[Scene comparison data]
**********

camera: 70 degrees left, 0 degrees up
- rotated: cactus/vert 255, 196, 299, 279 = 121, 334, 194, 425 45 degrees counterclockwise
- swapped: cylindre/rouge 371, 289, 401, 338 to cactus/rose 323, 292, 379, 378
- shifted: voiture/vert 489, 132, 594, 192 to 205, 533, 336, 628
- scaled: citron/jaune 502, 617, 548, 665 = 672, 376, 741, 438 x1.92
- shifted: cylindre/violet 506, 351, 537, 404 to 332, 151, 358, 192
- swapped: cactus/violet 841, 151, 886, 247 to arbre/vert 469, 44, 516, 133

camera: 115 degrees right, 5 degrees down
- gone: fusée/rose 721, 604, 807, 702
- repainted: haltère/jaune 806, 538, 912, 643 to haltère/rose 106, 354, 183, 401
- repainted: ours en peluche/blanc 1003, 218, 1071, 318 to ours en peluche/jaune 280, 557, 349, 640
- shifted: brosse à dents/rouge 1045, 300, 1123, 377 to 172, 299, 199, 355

**********

__Task to carry out__.
From the data above, output every line exactly.

__Exercise response__.
camera: 70 degrees left, 0 degrees up
- rotated: cactus/vert 255, 196, 299, 279 = 121, 334, 194, 425 45 degrees counterclockwise
- swapped: cylindre/rouge 371, 289, 401, 338 to cactus/rose 323, 292, 379, 378
- shifted: voiture/vert 489, 132, 594, 192 to 205, 533, 336, 628
- scaled: citron/jaune 502, 617, 548, 665 = 672, 376, 741, 438 x1.92
- shifted: cylindre/violet 506, 351, 537, 404 to 332, 151, 358, 192
- swapped: cactus/violet 841, 151, 886, 247 to arbre/vert 469, 44, 516, 133

camera: 115 degrees right, 5 degrees down
- gone: fusée/rose 721, 604, 807, 702
- repainted: haltère/jaune 806, 538, 912, 643 to haltère/rose 106, 354, 183, 401
- repainted: ours en peluche/blanc 1003, 218, 1071, 318 to ours en peluche/jaune 280, 557, 349, 640
- shifted: brosse à dents/rouge 1045, 300, 1123, 377 to 172, 299, 199, 355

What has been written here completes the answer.